== What is needed ==
Count the lines in the rows below that contain the word "white", and give only the number.

Excerpts of spatial question rows:
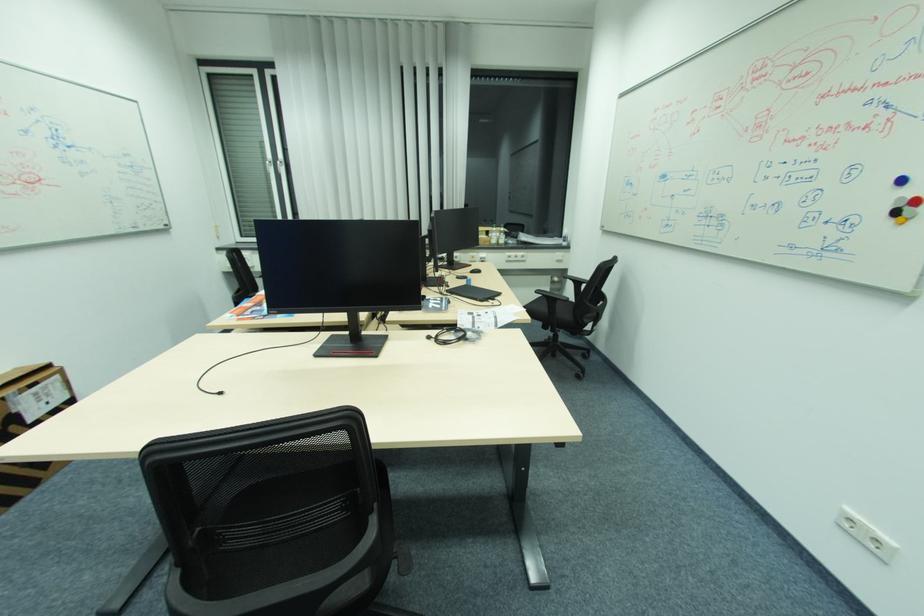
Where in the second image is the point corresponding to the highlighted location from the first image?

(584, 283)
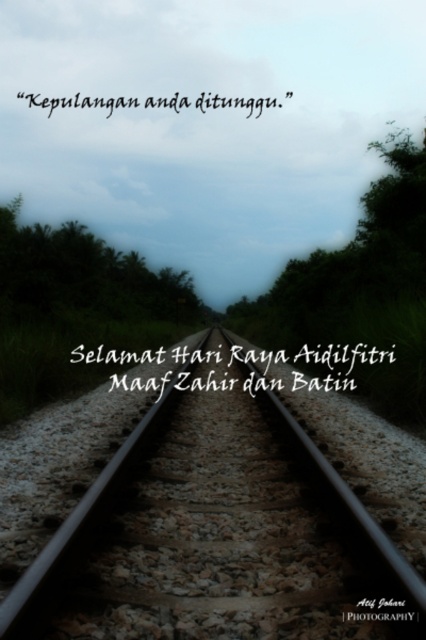
Question: Is smooth metal train track at center below black matte text at upper center?

Choices:
 (A) no
 (B) yes

Answer: (A)

Question: Which object is positioned farthest from the black matte text at upper center?

Choices:
 (A) black paper text at center
 (B) smooth metal train track at center

Answer: (A)

Question: From the image, what is the correct spatial relationship of black paper text at center in relation to black matte text at upper center?

Choices:
 (A) above
 (B) below

Answer: (A)

Question: Which object appears farthest from the camera in this image?

Choices:
 (A) black paper text at center
 (B) smooth metal train track at center

Answer: (A)

Question: Estimate the real-world distances between objects in this image. Which object is closer to the smooth metal train track at center?

Choices:
 (A) black paper text at center
 (B) black matte text at upper center
 (C) black text at center

Answer: (A)

Question: Where is smooth metal train track at center located in relation to black matte text at upper center in the image?

Choices:
 (A) left
 (B) right

Answer: (A)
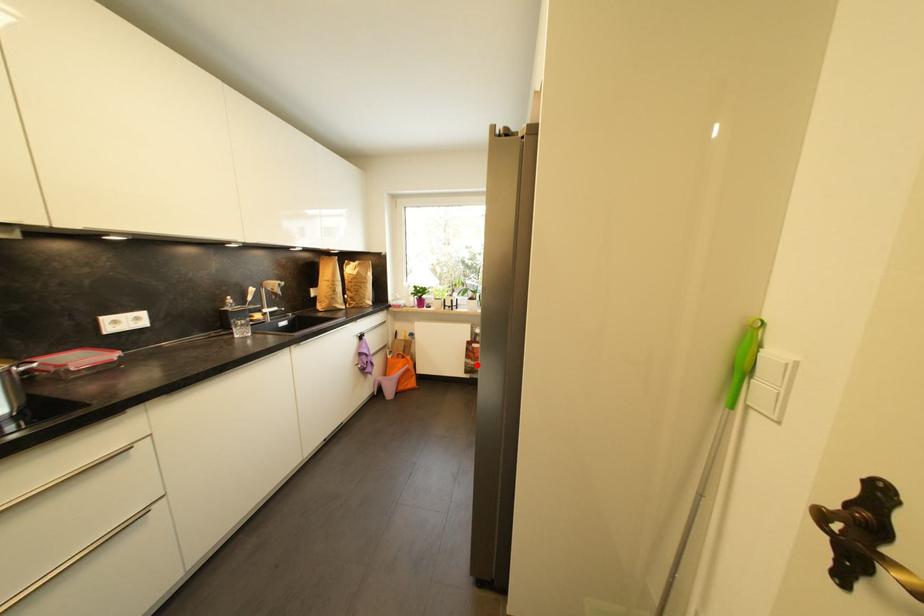
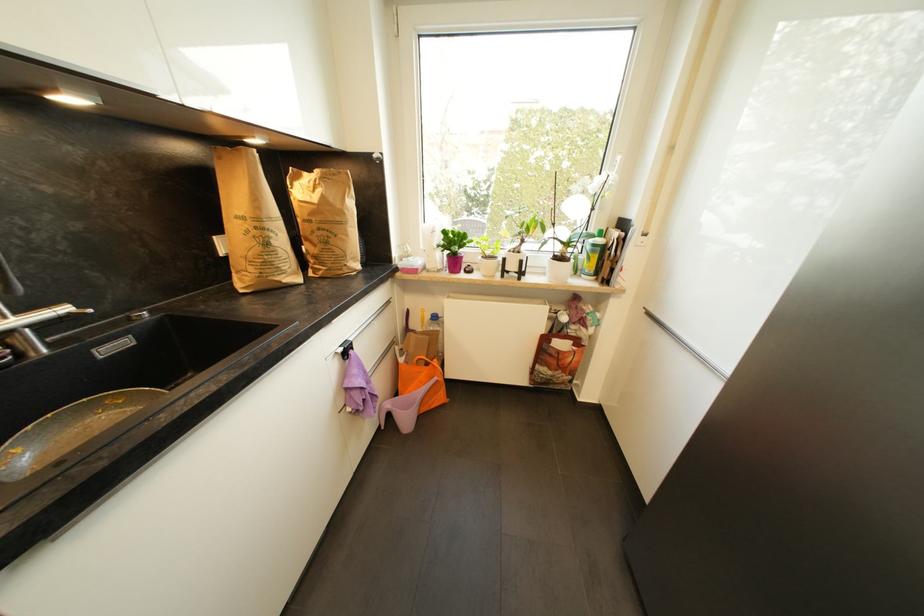
Question: A red point is marked in image1. In image2, is the corresponding 3D point closer to the camera or farther? Reply with the corresponding letter.

Choices:
 (A) The corresponding 3D point is closer.
 (B) The corresponding 3D point is farther.

Answer: (A)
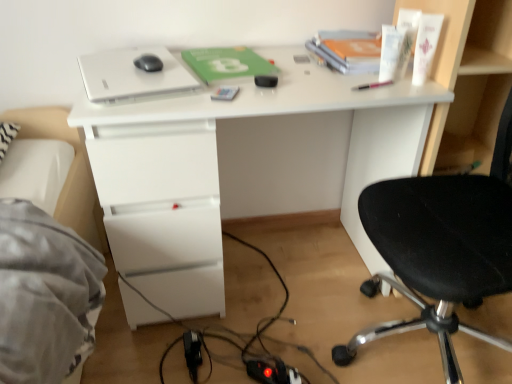
In order to click on free spot to the right of green matte paperback book at center in this screenshot , I will do `click(300, 68)`.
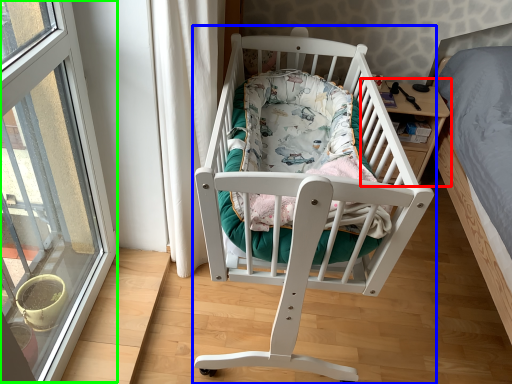
Question: Which is farther away from table (highlighted by a red box)? infant bed (highlighted by a blue box) or window (highlighted by a green box)?

Choices:
 (A) infant bed
 (B) window

Answer: (B)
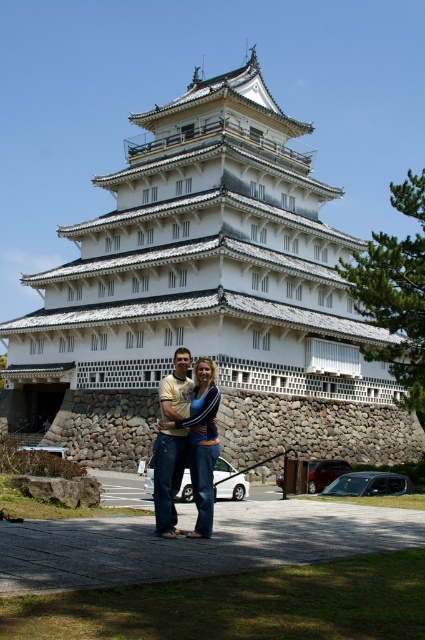
Question: Is white wooden palace at center to the right of denim jeans at center from the viewer's perspective?

Choices:
 (A) yes
 (B) no

Answer: (A)

Question: Which object appears closest to the camera in this image?

Choices:
 (A) denim jeans at center
 (B) white wooden palace at center

Answer: (A)

Question: Observing the image, what is the correct spatial positioning of white wooden palace at center in reference to denim jeans at center?

Choices:
 (A) above
 (B) below

Answer: (A)

Question: Is white wooden palace at center thinner than denim jeans at center?

Choices:
 (A) yes
 (B) no

Answer: (B)

Question: Which object is farther from the camera taking this photo?

Choices:
 (A) denim jeans at center
 (B) white wooden palace at center

Answer: (B)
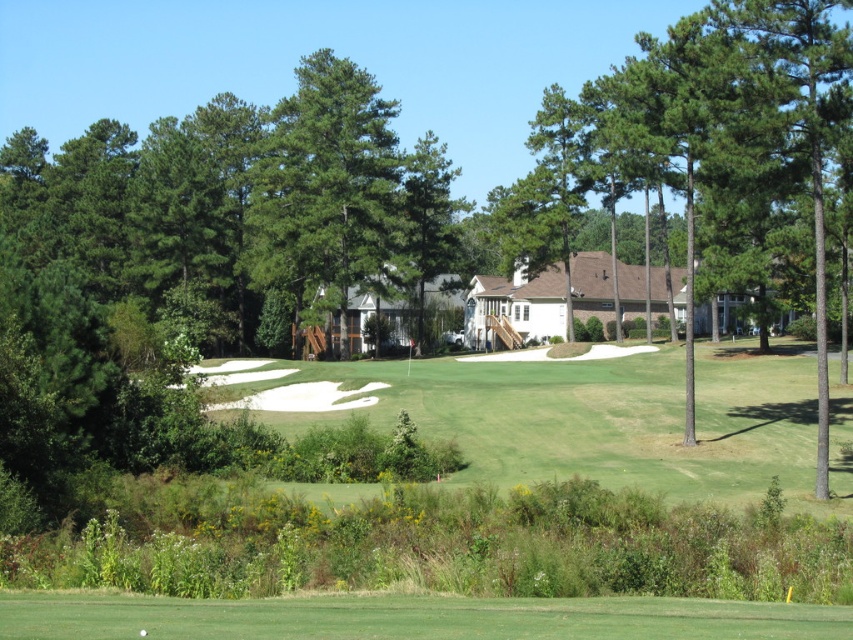
Between green grassy fairway at center and green grass at lower center, which one is positioned lower?

green grass at lower center is below.

Is point (434, 397) positioned behind point (676, 624)?

Yes.

The height and width of the screenshot is (640, 853). I want to click on green grassy fairway at center, so click(584, 416).

Is green grassy fairway at center to the left of green leafy tree at center from the viewer's perspective?

No, green grassy fairway at center is not to the left of green leafy tree at center.

At what (x,y) coordinates should I click in order to perform the action: click on green grassy fairway at center. Please return your answer as a coordinate pair (x, y). Looking at the image, I should click on (584, 416).

The width and height of the screenshot is (853, 640). Find the location of `green grassy fairway at center`. green grassy fairway at center is located at coordinates (584, 416).

Can you confirm if green grass at lower center is positioned above green leafy tree at center?

No.

Is green grass at lower center shorter than green leafy tree at center?

Yes, green grass at lower center is shorter than green leafy tree at center.

Is point (802, 625) closer to camera compared to point (305, 116)?

Yes, point (802, 625) is in front of point (305, 116).

Identify the location of green grass at lower center. The height and width of the screenshot is (640, 853). (409, 616).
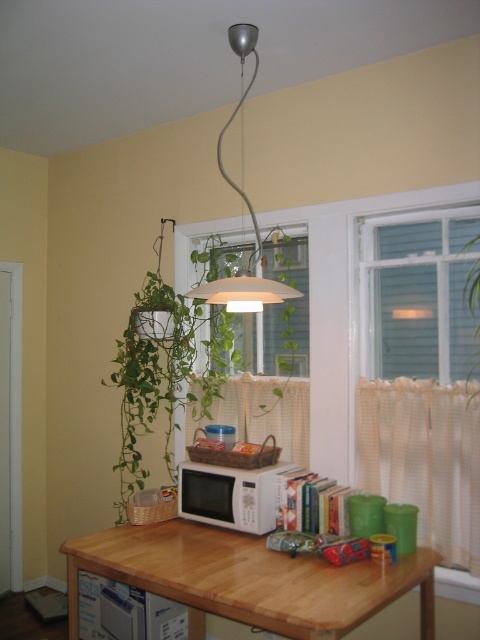
You are standing in the room and want to reach a point that is exactly 10 feet away from where you are currently standing. Is the point at coordinates point (120, 493) within that 10 feet range?

The distance of point (120, 493) from camera is 11.69 feet, which is beyond the 10 feet range, so the point is not within the desired distance.

Looking at this image, you are planning to place a large centerpiece on the wooden table at center. Considering the size of the metallic pendant light at center, will the centerpiece be visible from below the light?

The wooden table at center is bigger than the metallic pendant light at center, so the centerpiece placed on the table will likely be visible from below the light since the table has more space around it.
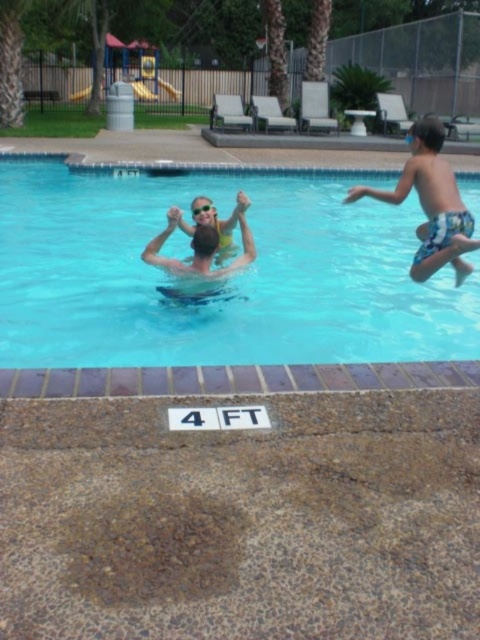
Question: Does clear blue water at center appear on the left side of clear plastic goggles at upper center?

Choices:
 (A) yes
 (B) no

Answer: (A)

Question: Can you confirm if clear blue water at center is positioned above blue printed trunks at right?

Choices:
 (A) no
 (B) yes

Answer: (B)

Question: Which object appears farthest from the camera in this image?

Choices:
 (A) clear plastic goggles at upper center
 (B) clear blue water at center

Answer: (B)

Question: Which point is closer to the camera?

Choices:
 (A) (396, 192)
 (B) (212, 204)

Answer: (A)

Question: Which point is farther to the camera?

Choices:
 (A) clear plastic goggles at upper center
 (B) blue printed trunks at right
 (C) clear blue water at center

Answer: (C)

Question: Does clear blue water at center appear on the left side of clear plastic goggles at upper center?

Choices:
 (A) yes
 (B) no

Answer: (A)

== Full answer ==
5